RECORDS FOR THIS TASK START
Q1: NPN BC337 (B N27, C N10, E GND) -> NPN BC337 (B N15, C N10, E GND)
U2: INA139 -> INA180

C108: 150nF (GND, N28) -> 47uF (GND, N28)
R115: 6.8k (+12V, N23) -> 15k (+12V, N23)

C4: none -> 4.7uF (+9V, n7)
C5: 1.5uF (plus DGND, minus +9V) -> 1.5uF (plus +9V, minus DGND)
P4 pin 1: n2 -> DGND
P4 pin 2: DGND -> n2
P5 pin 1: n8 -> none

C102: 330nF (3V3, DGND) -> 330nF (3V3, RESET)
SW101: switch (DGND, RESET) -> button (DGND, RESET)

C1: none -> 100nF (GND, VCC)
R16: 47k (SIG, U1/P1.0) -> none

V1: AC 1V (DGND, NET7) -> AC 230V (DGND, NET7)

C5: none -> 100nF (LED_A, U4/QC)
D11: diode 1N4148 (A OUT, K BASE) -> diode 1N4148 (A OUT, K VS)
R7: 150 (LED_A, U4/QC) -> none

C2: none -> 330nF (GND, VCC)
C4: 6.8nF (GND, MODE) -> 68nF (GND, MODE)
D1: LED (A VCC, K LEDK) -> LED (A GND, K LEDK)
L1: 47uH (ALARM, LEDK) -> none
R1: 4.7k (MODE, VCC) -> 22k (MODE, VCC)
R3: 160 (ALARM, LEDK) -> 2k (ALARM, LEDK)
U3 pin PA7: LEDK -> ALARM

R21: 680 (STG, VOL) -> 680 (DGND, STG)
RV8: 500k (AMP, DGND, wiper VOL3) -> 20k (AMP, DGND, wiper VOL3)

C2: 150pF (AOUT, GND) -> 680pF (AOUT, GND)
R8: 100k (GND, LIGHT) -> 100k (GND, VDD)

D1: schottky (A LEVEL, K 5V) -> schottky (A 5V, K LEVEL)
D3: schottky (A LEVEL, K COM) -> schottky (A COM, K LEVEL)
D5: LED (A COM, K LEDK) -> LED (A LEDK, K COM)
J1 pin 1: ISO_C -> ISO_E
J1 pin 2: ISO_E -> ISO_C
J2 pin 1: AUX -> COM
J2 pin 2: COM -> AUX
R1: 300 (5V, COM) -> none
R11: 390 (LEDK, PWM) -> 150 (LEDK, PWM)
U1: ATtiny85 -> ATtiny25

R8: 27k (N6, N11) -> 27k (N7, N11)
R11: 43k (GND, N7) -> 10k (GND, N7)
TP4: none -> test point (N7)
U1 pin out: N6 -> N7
RECORDS FOR THIS TASK END
▸ WHAT YOU NEED TO DO: An exact copy of all the records is the only acceptable answer.

▸ WRITTEN REPLY:
Q1: NPN BC337 (B N27, C N10, E GND) -> NPN BC337 (B N15, C N10, E GND)
U2: INA139 -> INA180

C108: 150nF (GND, N28) -> 47uF (GND, N28)
R115: 6.8k (+12V, N23) -> 15k (+12V, N23)

C4: none -> 4.7uF (+9V, n7)
C5: 1.5uF (plus DGND, minus +9V) -> 1.5uF (plus +9V, minus DGND)
P4 pin 1: n2 -> DGND
P4 pin 2: DGND -> n2
P5 pin 1: n8 -> none

C102: 330nF (3V3, DGND) -> 330nF (3V3, RESET)
SW101: switch (DGND, RESET) -> button (DGND, RESET)

C1: none -> 100nF (GND, VCC)
R16: 47k (SIG, U1/P1.0) -> none

V1: AC 1V (DGND, NET7) -> AC 230V (DGND, NET7)

C5: none -> 100nF (LED_A, U4/QC)
D11: diode 1N4148 (A OUT, K BASE) -> diode 1N4148 (A OUT, K VS)
R7: 150 (LED_A, U4/QC) -> none

C2: none -> 330nF (GND, VCC)
C4: 6.8nF (GND, MODE) -> 68nF (GND, MODE)
D1: LED (A VCC, K LEDK) -> LED (A GND, K LEDK)
L1: 47uH (ALARM, LEDK) -> none
R1: 4.7k (MODE, VCC) -> 22k (MODE, VCC)
R3: 160 (ALARM, LEDK) -> 2k (ALARM, LEDK)
U3 pin PA7: LEDK -> ALARM

R21: 680 (STG, VOL) -> 680 (DGND, STG)
RV8: 500k (AMP, DGND, wiper VOL3) -> 20k (AMP, DGND, wiper VOL3)

C2: 150pF (AOUT, GND) -> 680pF (AOUT, GND)
R8: 100k (GND, LIGHT) -> 100k (GND, VDD)

D1: schottky (A LEVEL, K 5V) -> schottky (A 5V, K LEVEL)
D3: schottky (A LEVEL, K COM) -> schottky (A COM, K LEVEL)
D5: LED (A COM, K LEDK) -> LED (A LEDK, K COM)
J1 pin 1: ISO_C -> ISO_E
J1 pin 2: ISO_E -> ISO_C
J2 pin 1: AUX -> COM
J2 pin 2: COM -> AUX
R1: 300 (5V, COM) -> none
R11: 390 (LEDK, PWM) -> 150 (LEDK, PWM)
U1: ATtiny85 -> ATtiny25

R8: 27k (N6, N11) -> 27k (N7, N11)
R11: 43k (GND, N7) -> 10k (GND, N7)
TP4: none -> test point (N7)
U1 pin out: N6 -> N7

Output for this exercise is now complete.